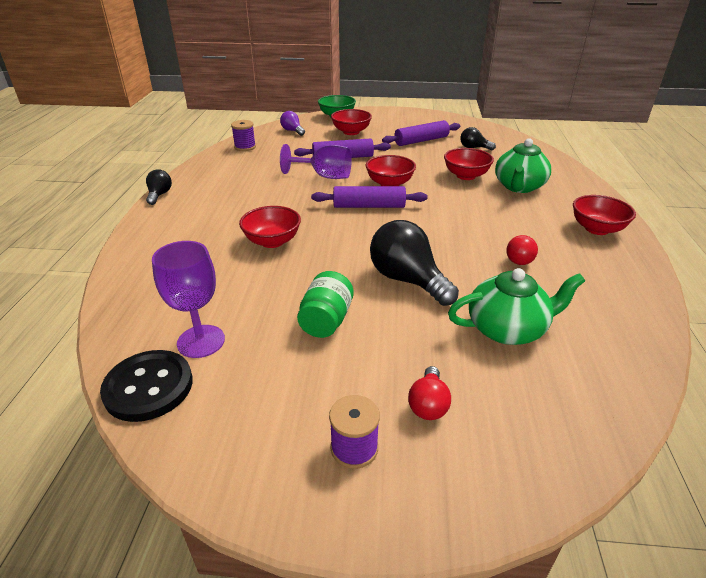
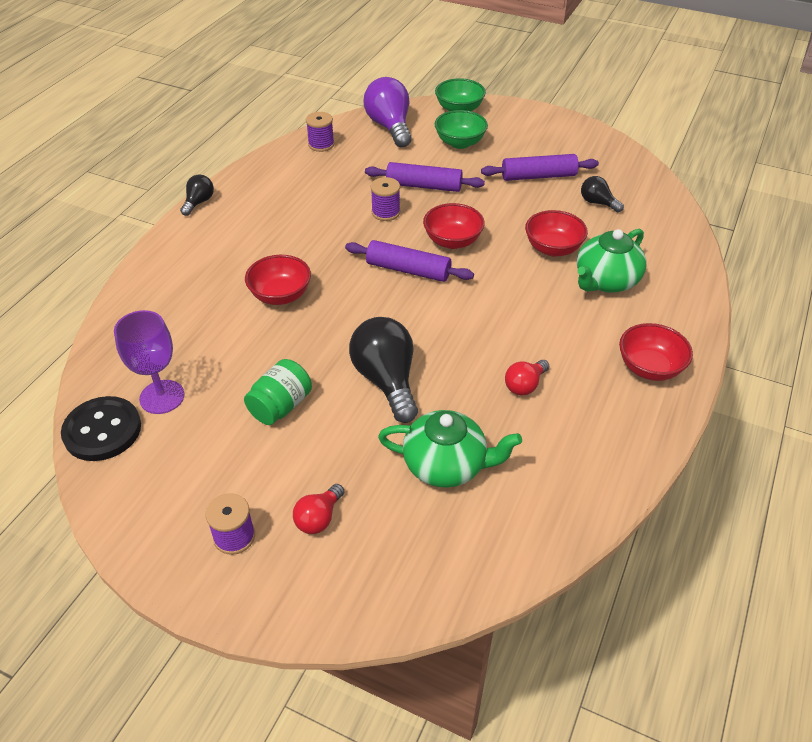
camera: 20 degrees right, 10 degrees up
(292, 131) = (390, 127): purple light bulb -> purple light bulb, size x1.90
(324, 176) = (385, 212): purple goblet -> purple spool
(351, 132) = (460, 143): red bowl -> green bowl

^^^^

About this exercise: When a line in the listing has the string "purple" in it, return that line.

Written response:
(292, 131) = (390, 127): purple light bulb -> purple light bulb, size x1.90
(324, 176) = (385, 212): purple goblet -> purple spool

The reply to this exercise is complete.